RECORD SET:
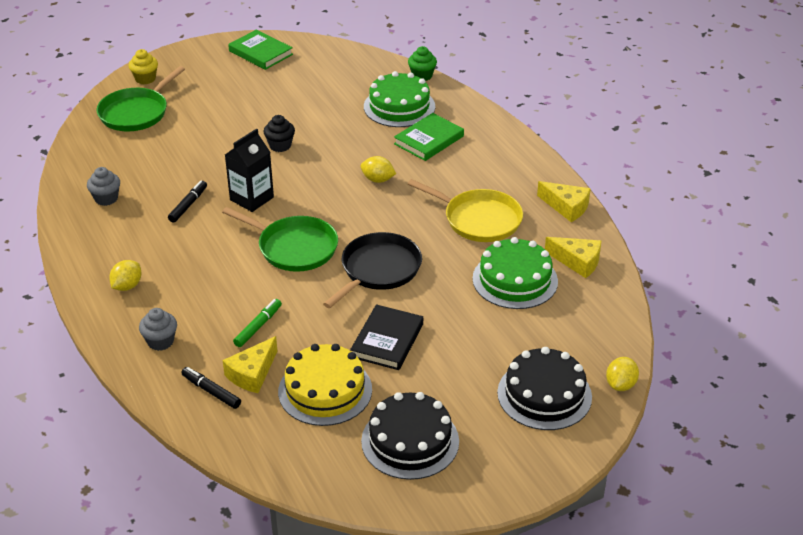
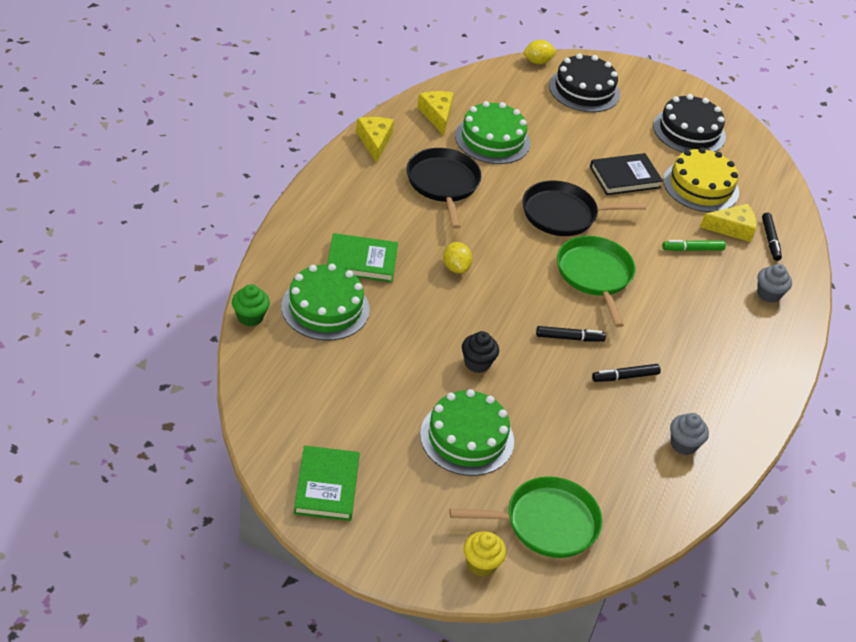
camera: 135 degrees left, 5 degrees up
(127, 286) = (749, 351): yellow lemon -> none
(229, 113) = (467, 437): none -> green cake
(251, 198) = (569, 338): black carton -> black marker
(479, 219) = (443, 184): yellow pan -> black pan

WHAT YOU NEED TO DO:
Images should not appear in the copy; retype the listing above exactly.

ANSWER BELOW:
camera: 135 degrees left, 5 degrees up
(127, 286) = (749, 351): yellow lemon -> none
(229, 113) = (467, 437): none -> green cake
(251, 198) = (569, 338): black carton -> black marker
(479, 219) = (443, 184): yellow pan -> black pan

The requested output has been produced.